◆ Description of the task ◆
Go through the entries below and print each one exactly, leaving out pictures.

--- Exercise data ---

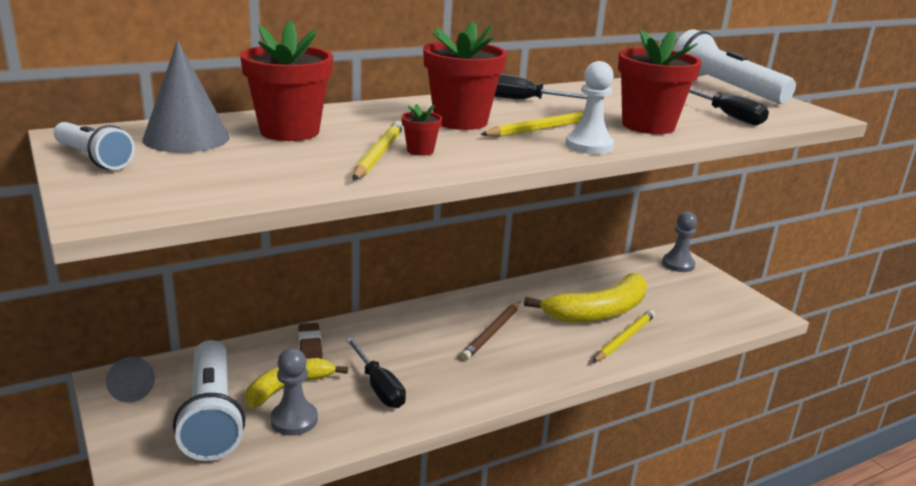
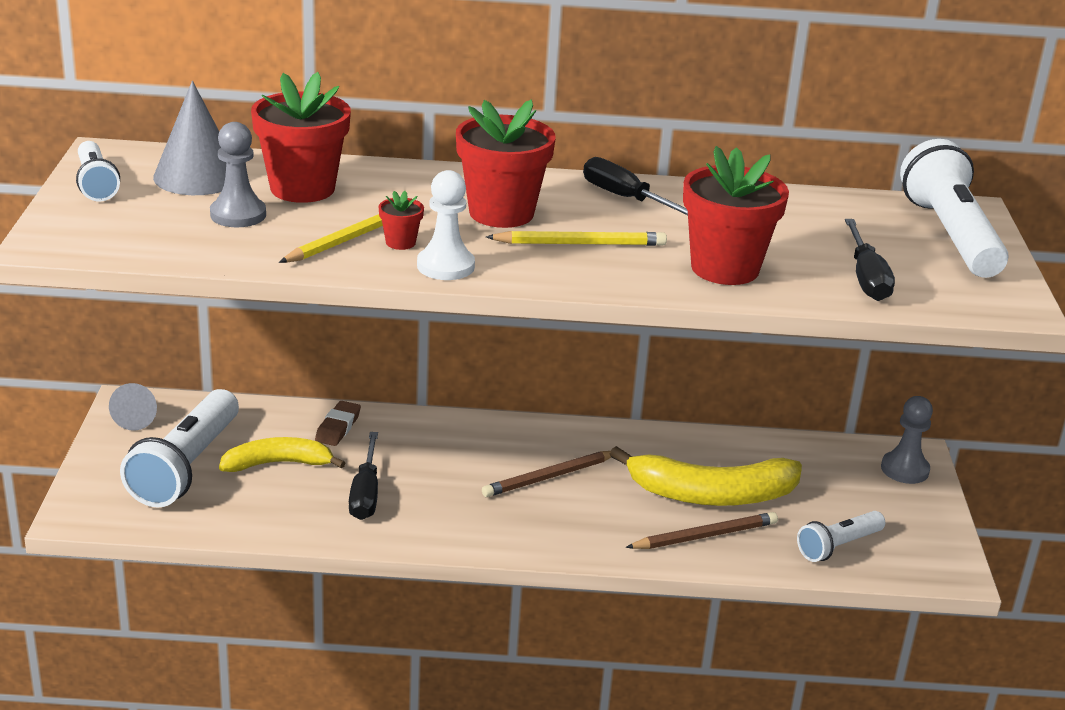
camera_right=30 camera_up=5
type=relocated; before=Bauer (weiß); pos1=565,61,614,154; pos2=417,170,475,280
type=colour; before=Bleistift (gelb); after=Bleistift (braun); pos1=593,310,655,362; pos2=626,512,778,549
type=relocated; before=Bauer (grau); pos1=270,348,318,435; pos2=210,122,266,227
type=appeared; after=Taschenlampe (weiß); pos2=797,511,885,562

---

◆ Answer space ◆
camera_right=30 camera_up=5
type=relocated; before=Bauer (weiß); pos1=565,61,614,154; pos2=417,170,475,280
type=colour; before=Bleistift (gelb); after=Bleistift (braun); pos1=593,310,655,362; pos2=626,512,778,549
type=relocated; before=Bauer (grau); pos1=270,348,318,435; pos2=210,122,266,227
type=appeared; after=Taschenlampe (weiß); pos2=797,511,885,562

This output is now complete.